Try it
Could you transcribe all the entries exactly, omitting the pictures?

━━━━━━━━━━

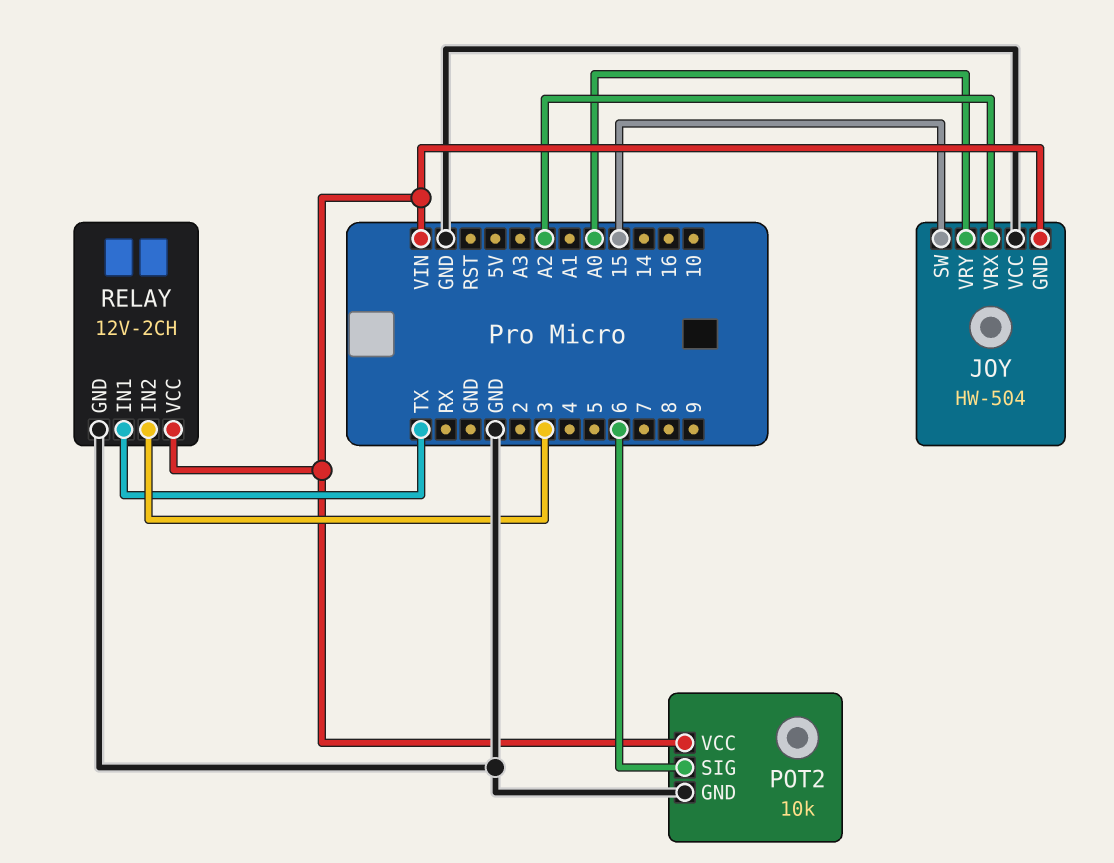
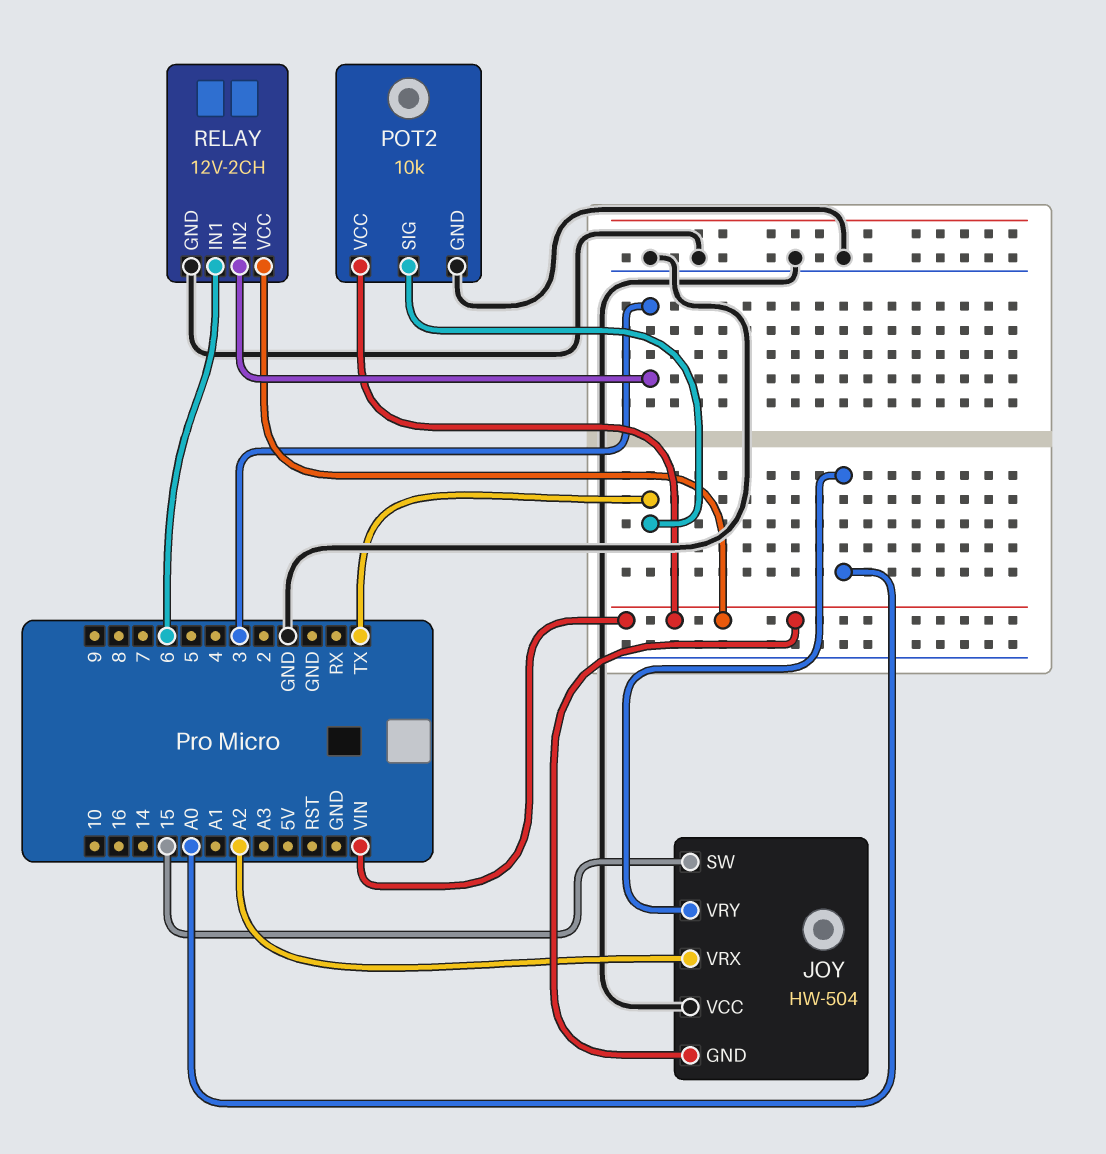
POT2 pin SIG: 6 -> TX
RELAY pin IN1: TX -> 6

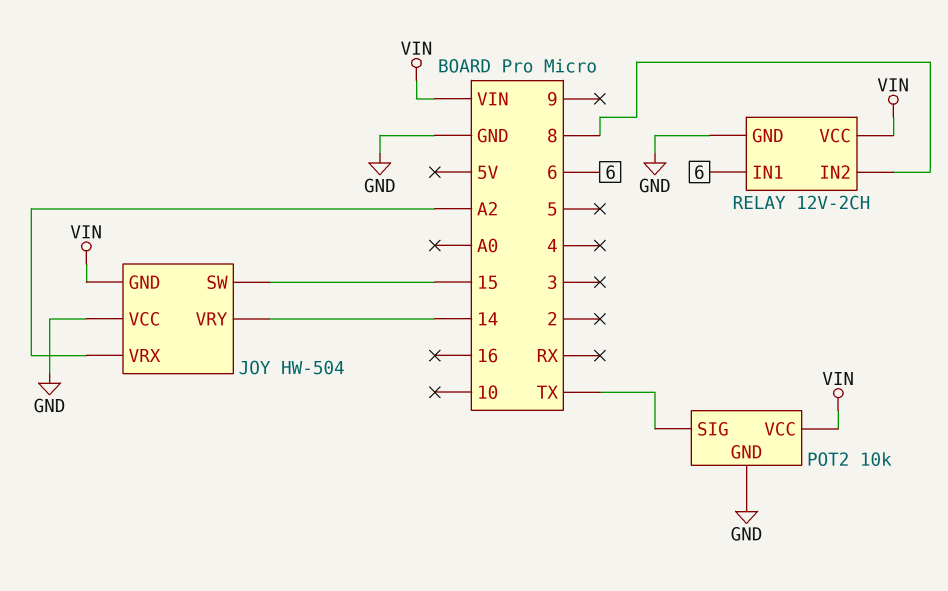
JOY pin VRY: A0 -> 14
RELAY pin IN2: 3 -> 8

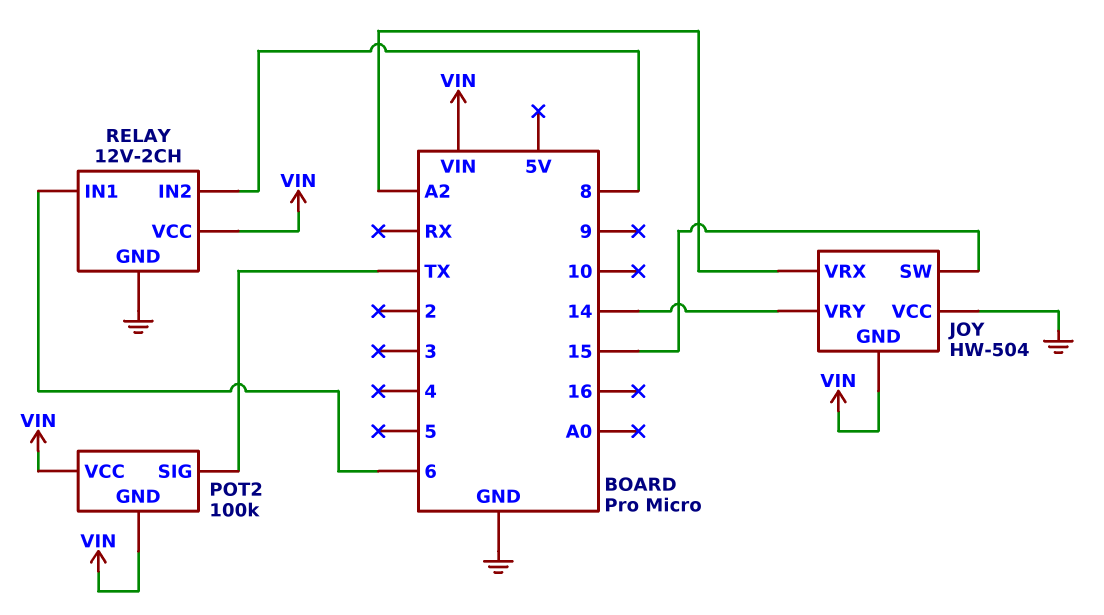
POT2: 10k -> 100k
POT2 pin GND: GND -> VIN

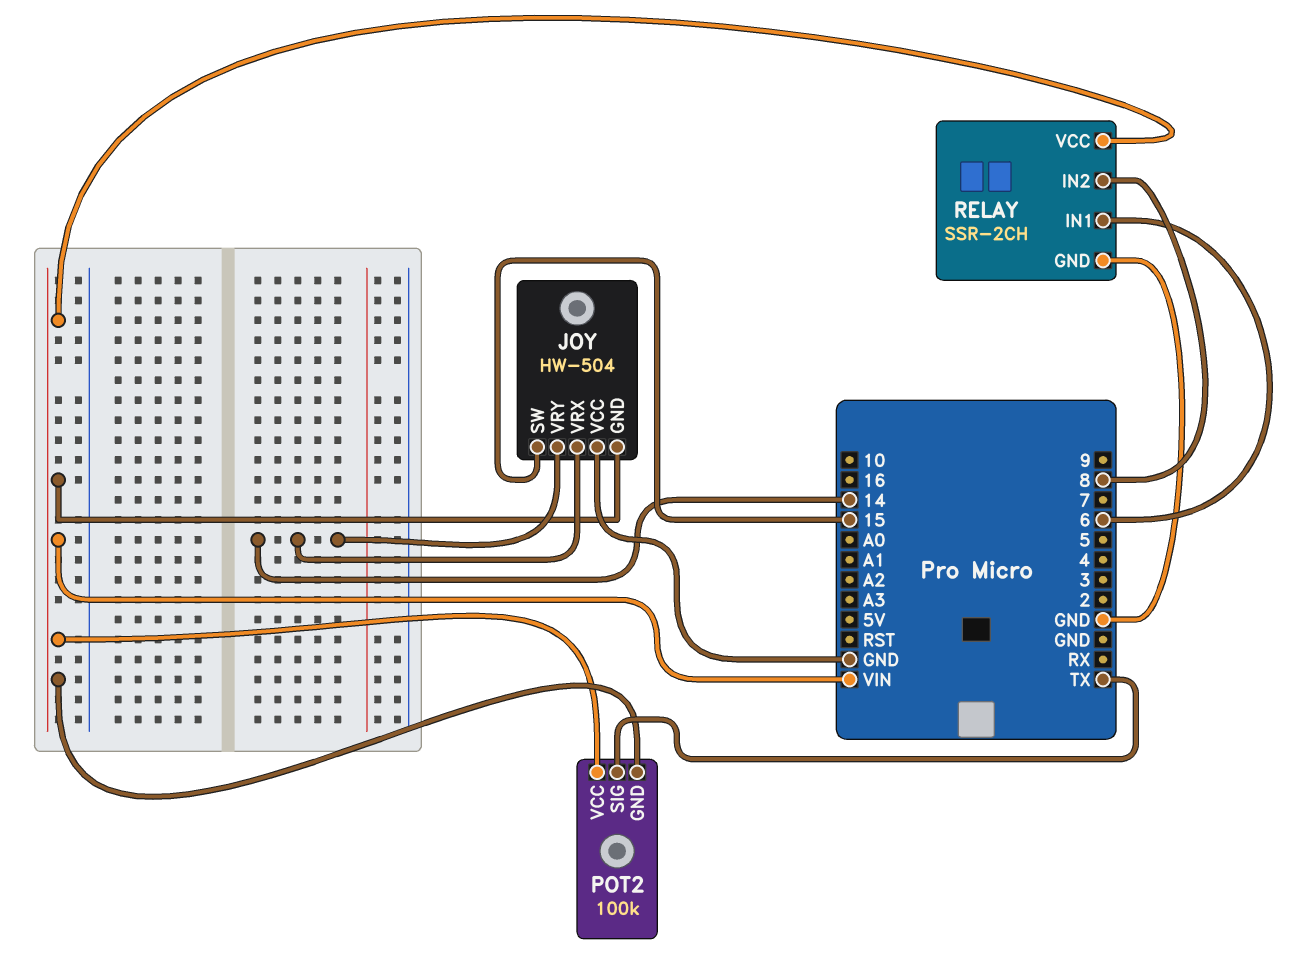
JOY pin VRX: A2 -> 14
RELAY: 12V-2CH -> SSR-2CH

━━━━━━━━━━

Response area
POT2 pin SIG: 6 -> TX
RELAY pin IN1: TX -> 6

JOY pin VRY: A0 -> 14
RELAY pin IN2: 3 -> 8

POT2: 10k -> 100k
POT2 pin GND: GND -> VIN

JOY pin VRX: A2 -> 14
RELAY: 12V-2CH -> SSR-2CH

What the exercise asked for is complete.